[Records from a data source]
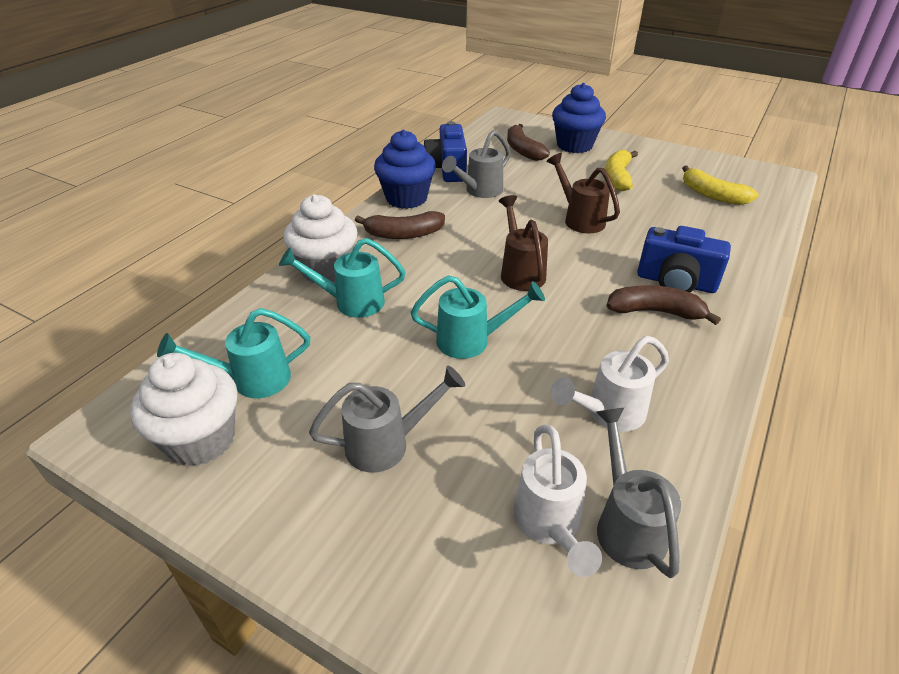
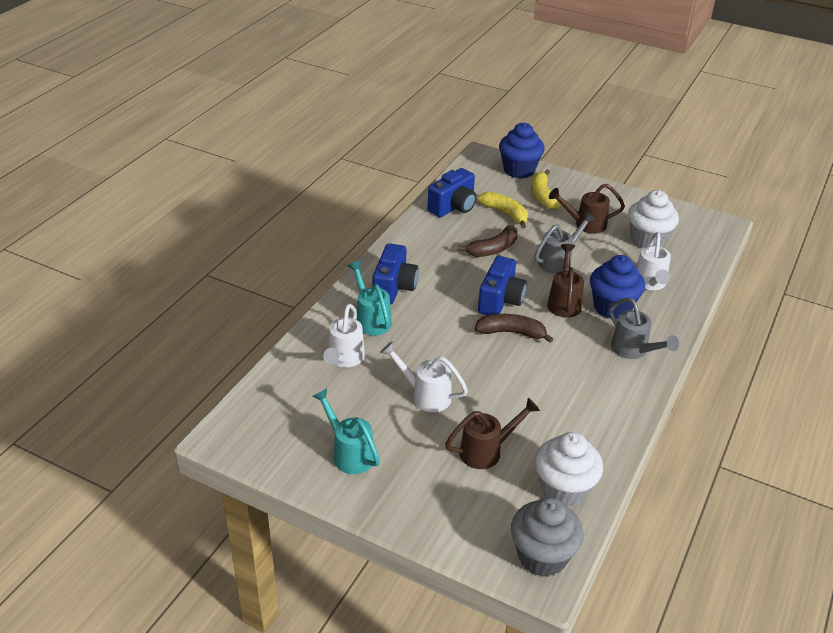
blue camera: 2 -> 3
brown banana: 3 -> 2
brown watering can: 2 -> 3
grey cupcake: 0 -> 1
grey watering can: 3 -> 2
turquoise watering can: 3 -> 2
white watering can: 2 -> 3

= TASK STATEMENT =
With the line that contains "brown watering can: 2 -> 3" as your start, reproduce the data above exactly through its last line, and nothing before that start.

= ANSWER SECTION =
brown watering can: 2 -> 3
grey cupcake: 0 -> 1
grey watering can: 3 -> 2
turquoise watering can: 3 -> 2
white watering can: 2 -> 3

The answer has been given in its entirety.